• [WHAT YOU WILL DO] Your answer must be an exact copy of the lines from the one containing "green apple: 2 -> 1" through the last line of the records below, with no pictures; please include nothing else.

[Image change detection data]
+++
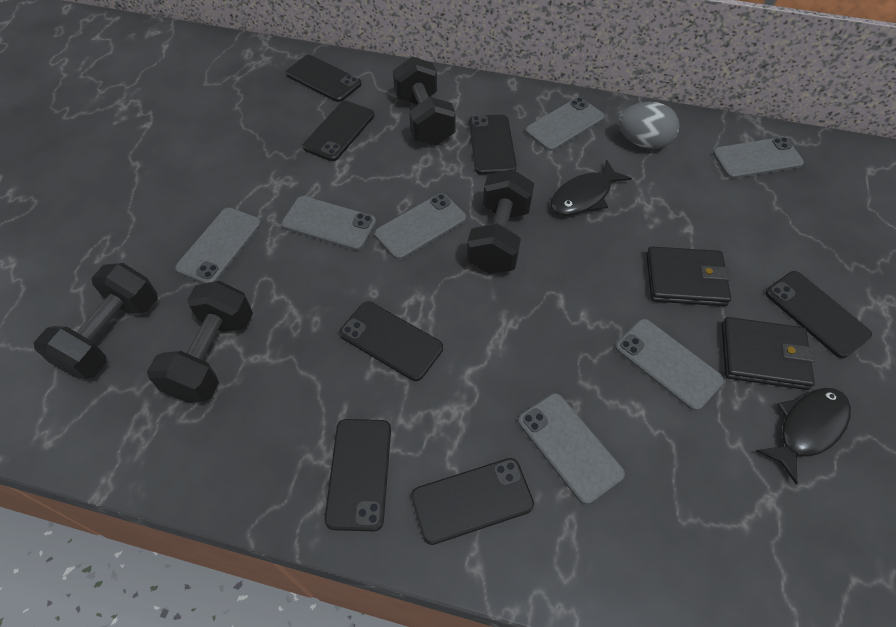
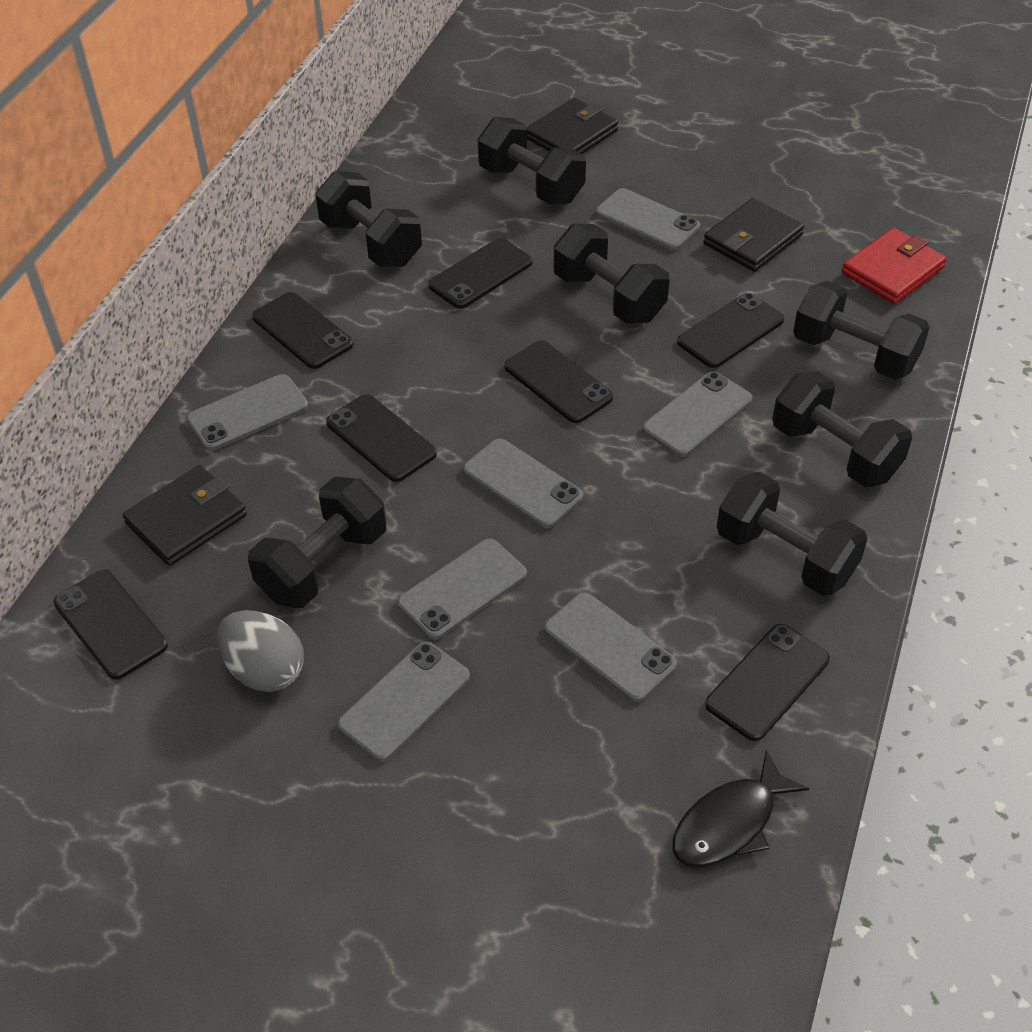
black dumbbell: 4 -> 7
black fish: 2 -> 1
black wallet: 2 -> 3
red wallet: 0 -> 1

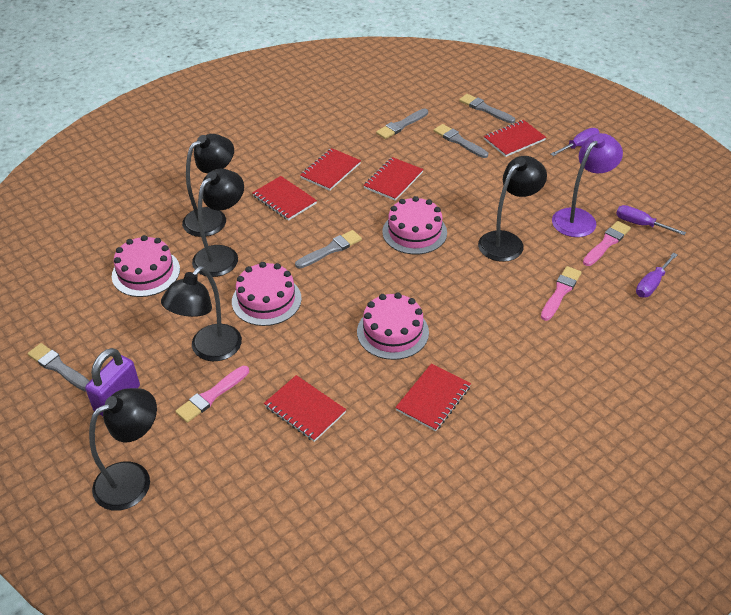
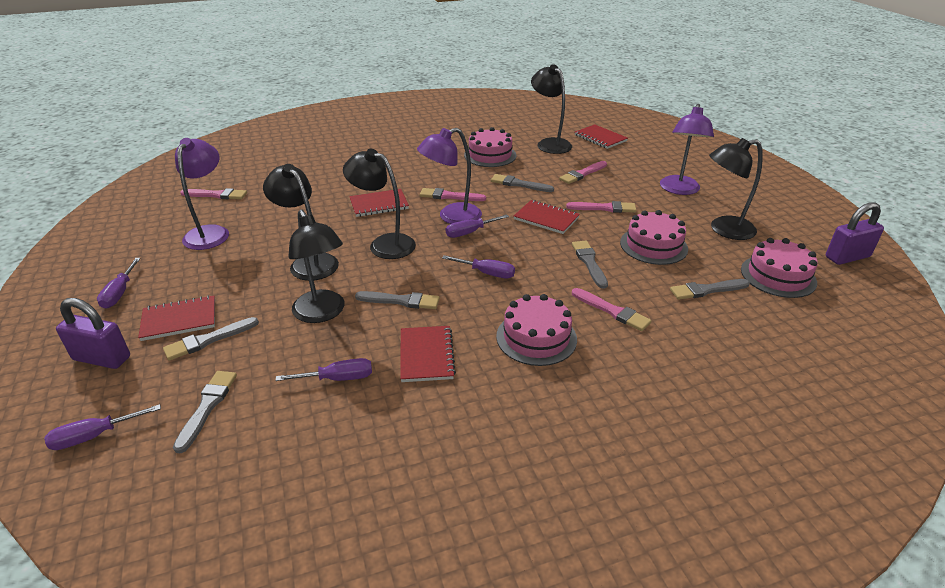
grey brush: 5 -> 6
pink brush: 3 -> 5
purple lamp: 1 -> 3
purple padlock: 1 -> 2
purple screwdriver: 3 -> 5
red notebook: 6 -> 5

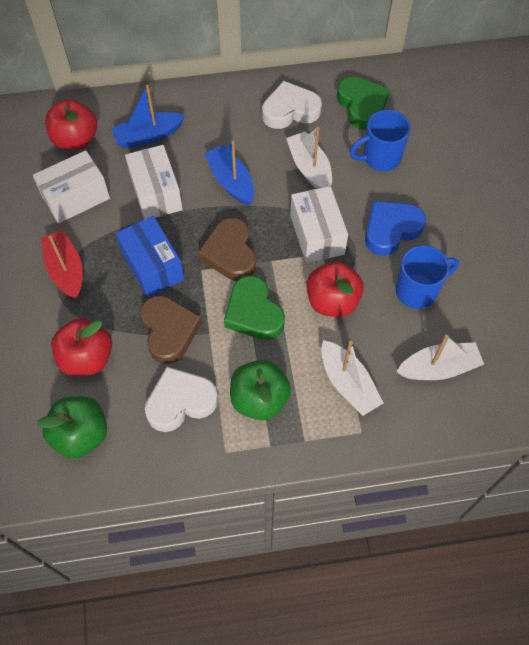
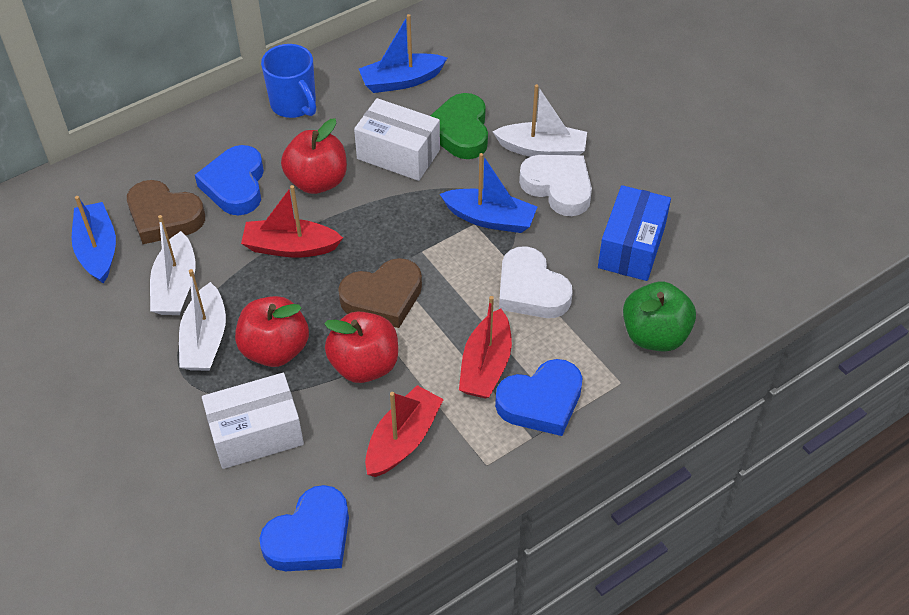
blue boat: 2 -> 3
blue heart: 1 -> 3
blue mug: 2 -> 1
green apple: 2 -> 1
green heart: 2 -> 1
red boat: 1 -> 3
white box: 3 -> 2

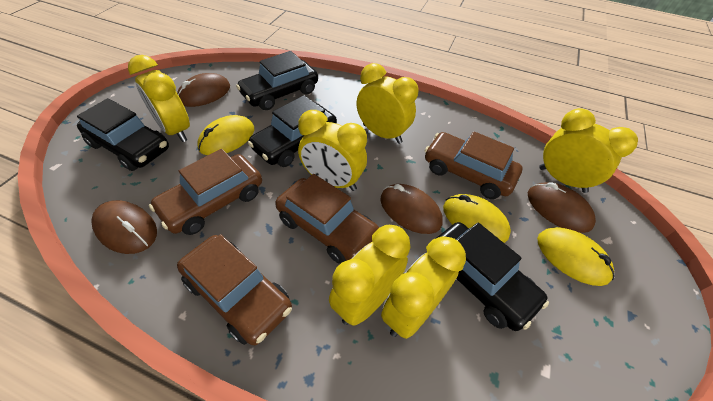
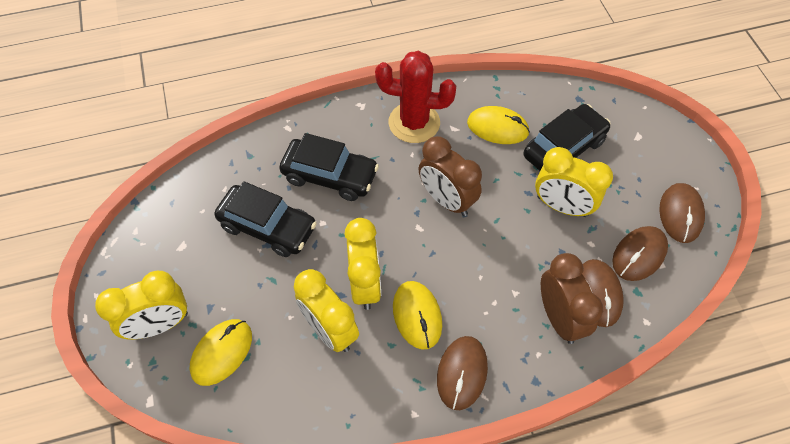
black car: 4 -> 3
brown car: 4 -> 0
brown clock: 0 -> 2
red cactus: 0 -> 1
yellow clock: 6 -> 4

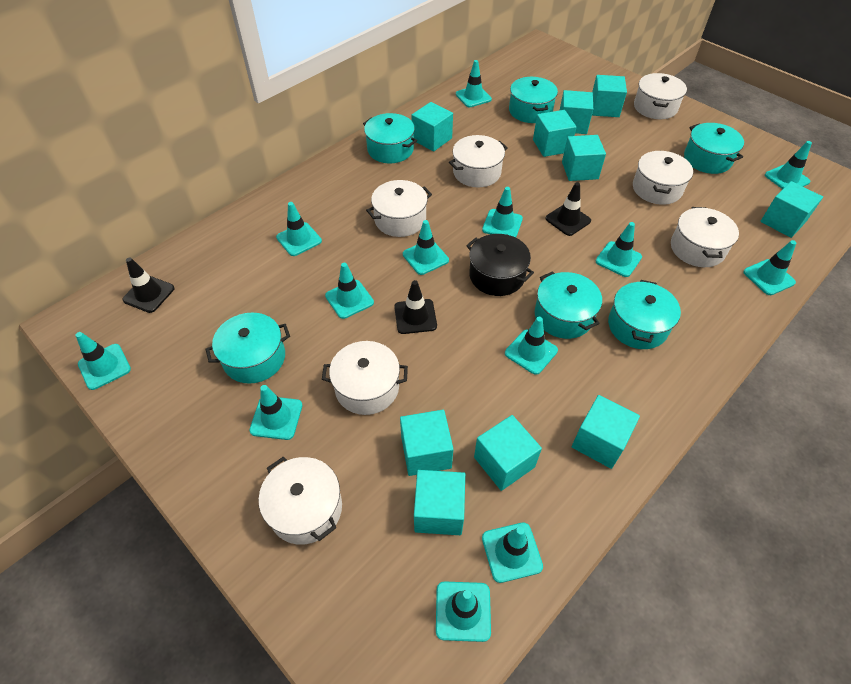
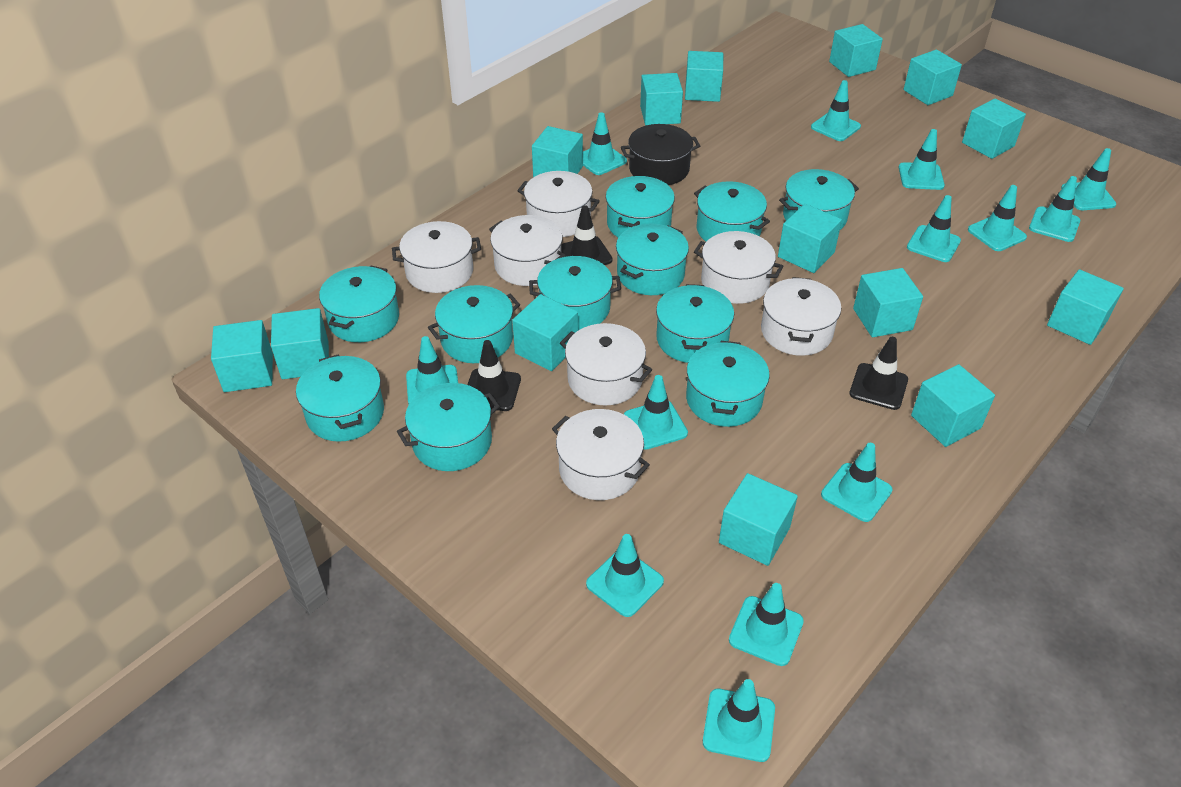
turquoise cube: 10 -> 14
turquoise pot: 6 -> 11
+++
• [OUTPUT BELOW]
green apple: 2 -> 1
green heart: 2 -> 1
red boat: 1 -> 3
white box: 3 -> 2

black car: 4 -> 3
brown car: 4 -> 0
brown clock: 0 -> 2
red cactus: 0 -> 1
yellow clock: 6 -> 4

turquoise cube: 10 -> 14
turquoise pot: 6 -> 11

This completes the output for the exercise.